Description of the task - Your answer should be the line that contains "grey marker: 9 -> 8" and each line after it, restated word for word through the final line of the entries.

Extracted data -
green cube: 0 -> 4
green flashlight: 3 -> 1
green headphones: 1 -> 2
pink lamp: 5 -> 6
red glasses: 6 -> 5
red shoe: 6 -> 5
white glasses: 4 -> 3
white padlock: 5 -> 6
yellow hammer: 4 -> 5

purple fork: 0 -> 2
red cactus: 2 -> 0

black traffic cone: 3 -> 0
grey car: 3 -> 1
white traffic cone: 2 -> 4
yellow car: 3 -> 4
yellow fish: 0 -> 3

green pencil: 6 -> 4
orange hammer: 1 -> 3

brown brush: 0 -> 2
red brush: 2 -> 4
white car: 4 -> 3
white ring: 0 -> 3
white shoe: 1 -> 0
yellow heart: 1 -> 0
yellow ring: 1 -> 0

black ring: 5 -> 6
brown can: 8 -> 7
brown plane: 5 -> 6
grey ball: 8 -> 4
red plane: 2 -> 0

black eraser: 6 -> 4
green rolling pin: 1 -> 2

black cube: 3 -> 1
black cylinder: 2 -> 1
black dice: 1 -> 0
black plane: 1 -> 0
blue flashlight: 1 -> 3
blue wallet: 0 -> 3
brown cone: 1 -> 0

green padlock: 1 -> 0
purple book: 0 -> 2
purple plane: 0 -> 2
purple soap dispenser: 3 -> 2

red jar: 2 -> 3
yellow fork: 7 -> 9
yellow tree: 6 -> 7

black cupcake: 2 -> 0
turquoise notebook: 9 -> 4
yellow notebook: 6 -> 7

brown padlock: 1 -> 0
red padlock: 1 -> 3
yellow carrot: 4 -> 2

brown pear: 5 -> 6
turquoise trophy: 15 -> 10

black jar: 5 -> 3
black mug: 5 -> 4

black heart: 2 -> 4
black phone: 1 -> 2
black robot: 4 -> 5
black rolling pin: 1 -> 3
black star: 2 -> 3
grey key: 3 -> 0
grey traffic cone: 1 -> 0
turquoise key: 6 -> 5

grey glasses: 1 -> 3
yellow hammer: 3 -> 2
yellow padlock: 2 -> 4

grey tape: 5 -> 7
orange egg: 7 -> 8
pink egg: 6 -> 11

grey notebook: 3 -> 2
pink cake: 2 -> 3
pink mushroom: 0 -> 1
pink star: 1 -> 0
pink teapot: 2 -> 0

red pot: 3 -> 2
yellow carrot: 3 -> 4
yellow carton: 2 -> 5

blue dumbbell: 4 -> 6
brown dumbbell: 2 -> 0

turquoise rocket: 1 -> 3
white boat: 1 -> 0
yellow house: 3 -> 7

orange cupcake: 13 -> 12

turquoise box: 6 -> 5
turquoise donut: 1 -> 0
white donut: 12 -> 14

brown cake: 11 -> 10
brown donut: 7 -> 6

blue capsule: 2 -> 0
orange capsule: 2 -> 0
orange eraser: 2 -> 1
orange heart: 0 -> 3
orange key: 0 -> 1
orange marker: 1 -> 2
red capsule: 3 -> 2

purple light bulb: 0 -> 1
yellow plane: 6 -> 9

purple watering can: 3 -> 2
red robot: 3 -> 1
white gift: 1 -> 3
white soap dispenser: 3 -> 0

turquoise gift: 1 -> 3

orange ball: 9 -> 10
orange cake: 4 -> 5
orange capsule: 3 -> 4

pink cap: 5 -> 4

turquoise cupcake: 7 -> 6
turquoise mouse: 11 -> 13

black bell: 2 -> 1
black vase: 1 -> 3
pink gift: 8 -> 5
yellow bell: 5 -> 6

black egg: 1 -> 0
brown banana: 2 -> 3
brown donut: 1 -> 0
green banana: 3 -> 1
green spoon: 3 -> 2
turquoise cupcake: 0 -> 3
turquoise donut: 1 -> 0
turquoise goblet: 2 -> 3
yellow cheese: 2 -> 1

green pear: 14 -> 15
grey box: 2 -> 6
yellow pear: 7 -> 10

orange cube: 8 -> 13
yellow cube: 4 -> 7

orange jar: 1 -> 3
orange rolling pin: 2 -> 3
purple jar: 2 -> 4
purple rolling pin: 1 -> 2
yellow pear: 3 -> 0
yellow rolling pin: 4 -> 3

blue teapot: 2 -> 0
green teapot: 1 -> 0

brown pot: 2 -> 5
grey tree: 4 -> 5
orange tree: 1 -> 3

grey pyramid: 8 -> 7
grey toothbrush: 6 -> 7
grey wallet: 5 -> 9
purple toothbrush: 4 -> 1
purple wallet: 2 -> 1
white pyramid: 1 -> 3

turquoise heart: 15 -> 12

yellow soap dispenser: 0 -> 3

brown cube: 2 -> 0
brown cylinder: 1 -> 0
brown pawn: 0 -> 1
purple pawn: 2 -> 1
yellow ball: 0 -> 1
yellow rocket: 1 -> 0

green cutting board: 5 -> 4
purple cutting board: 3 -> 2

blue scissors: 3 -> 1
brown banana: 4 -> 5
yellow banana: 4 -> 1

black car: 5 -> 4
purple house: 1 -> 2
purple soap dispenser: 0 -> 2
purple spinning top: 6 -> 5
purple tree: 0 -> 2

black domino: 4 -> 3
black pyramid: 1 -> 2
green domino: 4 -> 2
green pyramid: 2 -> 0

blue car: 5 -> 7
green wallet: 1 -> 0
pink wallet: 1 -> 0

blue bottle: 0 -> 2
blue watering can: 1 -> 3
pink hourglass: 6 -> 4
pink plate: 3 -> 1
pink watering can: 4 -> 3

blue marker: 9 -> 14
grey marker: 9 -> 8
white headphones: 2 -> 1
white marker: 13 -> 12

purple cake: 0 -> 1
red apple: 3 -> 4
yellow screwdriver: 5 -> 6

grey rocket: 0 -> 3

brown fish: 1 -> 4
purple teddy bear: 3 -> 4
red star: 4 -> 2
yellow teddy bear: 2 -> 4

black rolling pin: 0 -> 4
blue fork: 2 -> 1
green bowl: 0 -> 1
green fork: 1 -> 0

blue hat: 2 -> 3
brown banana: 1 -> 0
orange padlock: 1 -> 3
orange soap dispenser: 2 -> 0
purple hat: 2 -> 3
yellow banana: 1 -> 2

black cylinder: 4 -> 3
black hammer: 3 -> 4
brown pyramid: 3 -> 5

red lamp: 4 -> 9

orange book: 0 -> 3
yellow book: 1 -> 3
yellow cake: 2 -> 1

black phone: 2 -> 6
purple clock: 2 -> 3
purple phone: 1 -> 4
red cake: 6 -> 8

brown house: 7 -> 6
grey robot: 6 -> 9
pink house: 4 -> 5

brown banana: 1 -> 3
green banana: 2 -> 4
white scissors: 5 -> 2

Task solution -
grey marker: 9 -> 8
white headphones: 2 -> 1
white marker: 13 -> 12

purple cake: 0 -> 1
red apple: 3 -> 4
yellow screwdriver: 5 -> 6

grey rocket: 0 -> 3

brown fish: 1 -> 4
purple teddy bear: 3 -> 4
red star: 4 -> 2
yellow teddy bear: 2 -> 4

black rolling pin: 0 -> 4
blue fork: 2 -> 1
green bowl: 0 -> 1
green fork: 1 -> 0

blue hat: 2 -> 3
brown banana: 1 -> 0
orange padlock: 1 -> 3
orange soap dispenser: 2 -> 0
purple hat: 2 -> 3
yellow banana: 1 -> 2

black cylinder: 4 -> 3
black hammer: 3 -> 4
brown pyramid: 3 -> 5

red lamp: 4 -> 9

orange book: 0 -> 3
yellow book: 1 -> 3
yellow cake: 2 -> 1

black phone: 2 -> 6
purple clock: 2 -> 3
purple phone: 1 -> 4
red cake: 6 -> 8

brown house: 7 -> 6
grey robot: 6 -> 9
pink house: 4 -> 5

brown banana: 1 -> 3
green banana: 2 -> 4
white scissors: 5 -> 2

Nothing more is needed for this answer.